How to complete this task
Every entry below should come back unchanged, except that the pictures are dropped.
::::
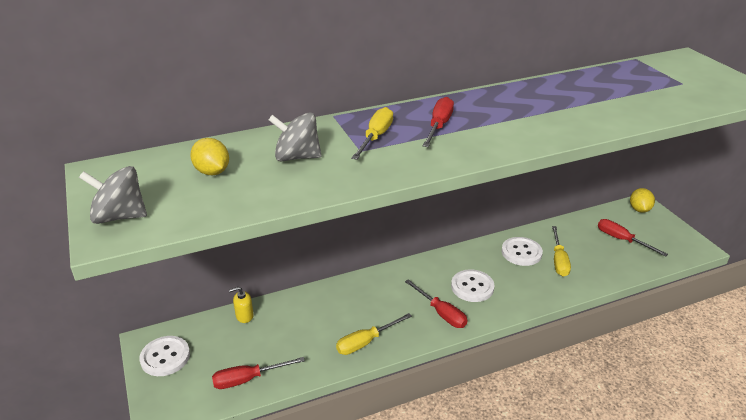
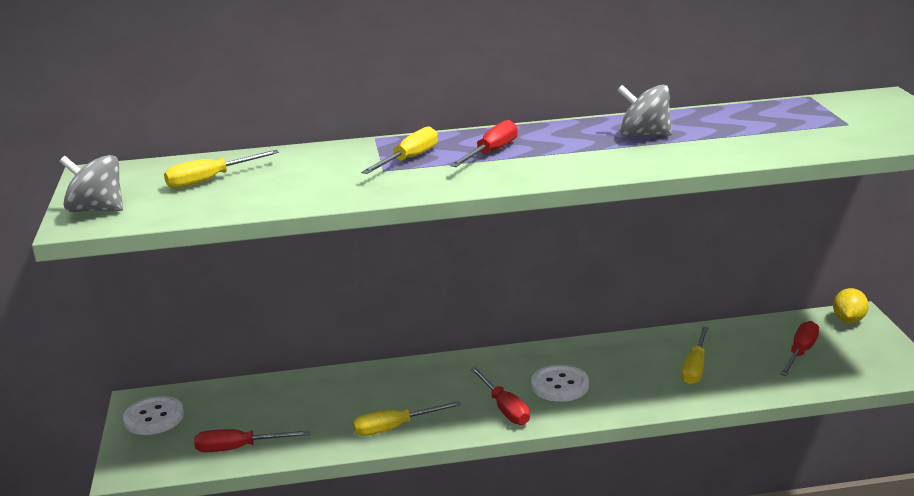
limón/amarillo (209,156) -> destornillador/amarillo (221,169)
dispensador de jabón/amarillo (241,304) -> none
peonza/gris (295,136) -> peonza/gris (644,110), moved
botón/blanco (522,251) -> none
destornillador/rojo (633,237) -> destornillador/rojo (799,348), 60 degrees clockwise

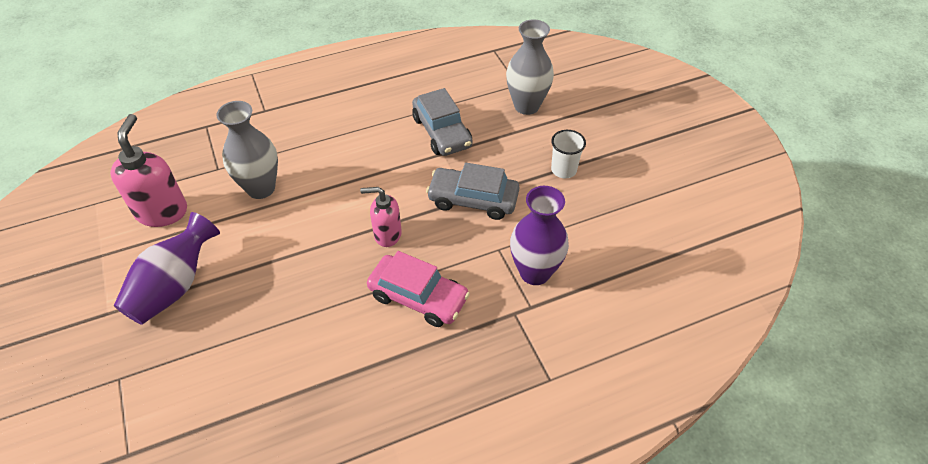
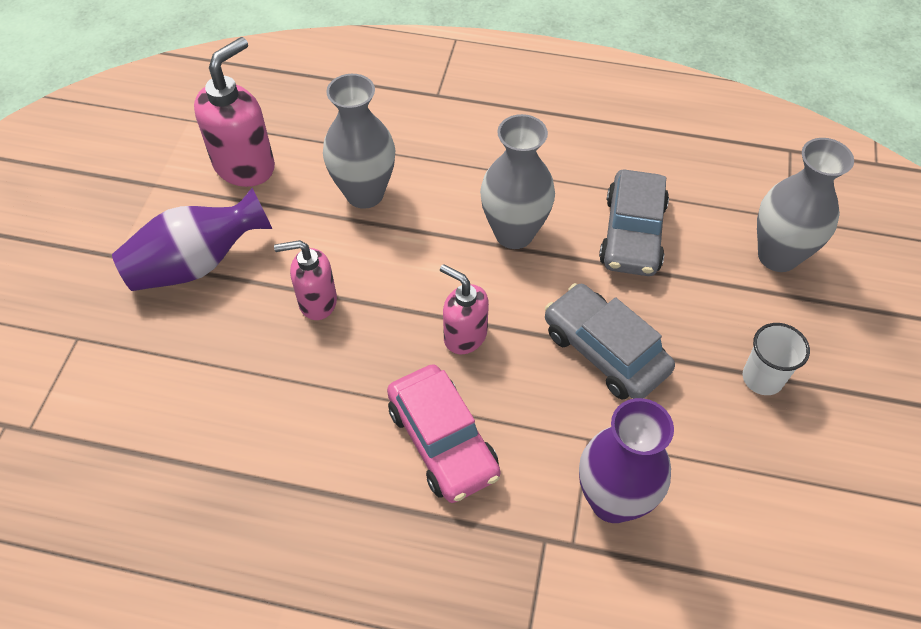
none -> dispensador de jabón/rosa (305,280)
none -> florero/gris (517,181)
::::
Task result
limón/amarillo (209,156) -> destornillador/amarillo (221,169)
dispensador de jabón/amarillo (241,304) -> none
peonza/gris (295,136) -> peonza/gris (644,110), moved
botón/blanco (522,251) -> none
destornillador/rojo (633,237) -> destornillador/rojo (799,348), 60 degrees clockwise

none -> dispensador de jabón/rosa (305,280)
none -> florero/gris (517,181)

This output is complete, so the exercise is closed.